- _DIRECTIONS_: Locate all lines in the data below that hold "brown" and show them.

(Spatial reasoning data)
===

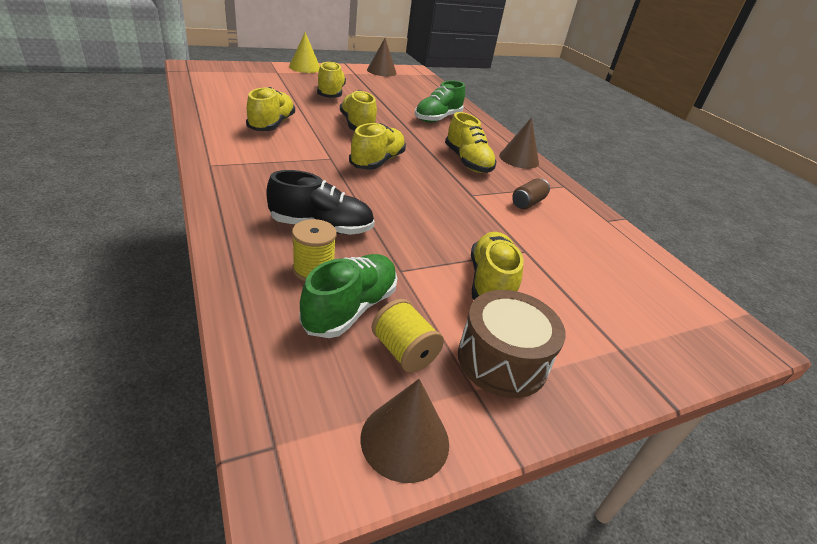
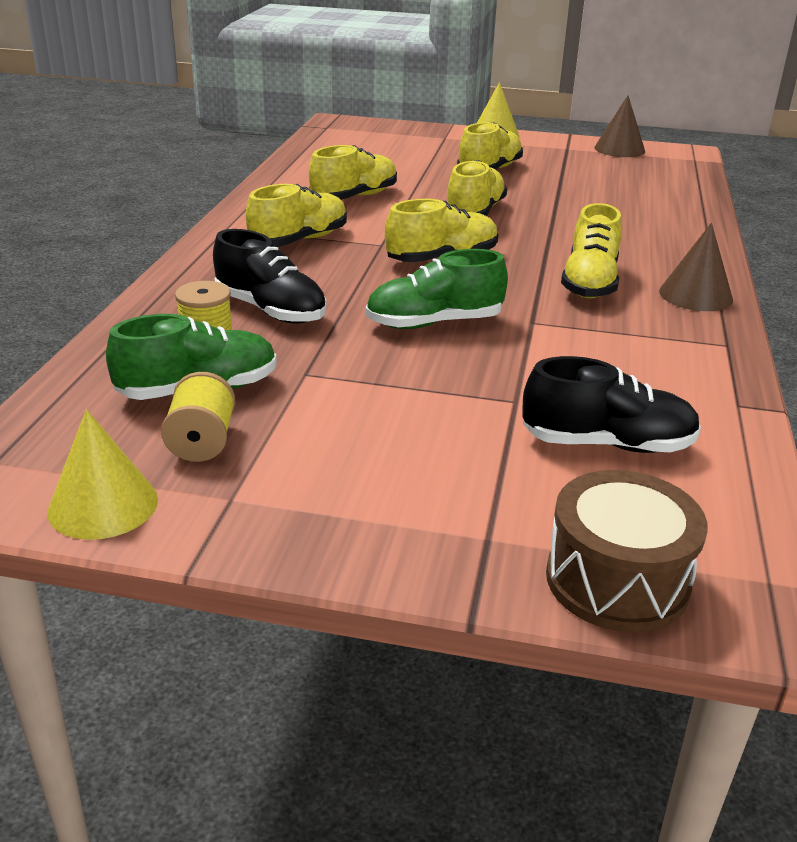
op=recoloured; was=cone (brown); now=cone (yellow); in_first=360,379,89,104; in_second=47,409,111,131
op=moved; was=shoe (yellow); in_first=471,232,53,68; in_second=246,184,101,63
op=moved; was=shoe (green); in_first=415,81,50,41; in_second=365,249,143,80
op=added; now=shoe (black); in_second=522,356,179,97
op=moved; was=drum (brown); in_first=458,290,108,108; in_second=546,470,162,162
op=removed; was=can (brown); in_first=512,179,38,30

===

- _RESPONSE BOX_:
op=recoloured; was=cone (brown); now=cone (yellow); in_first=360,379,89,104; in_second=47,409,111,131
op=moved; was=drum (brown); in_first=458,290,108,108; in_second=546,470,162,162
op=removed; was=can (brown); in_first=512,179,38,30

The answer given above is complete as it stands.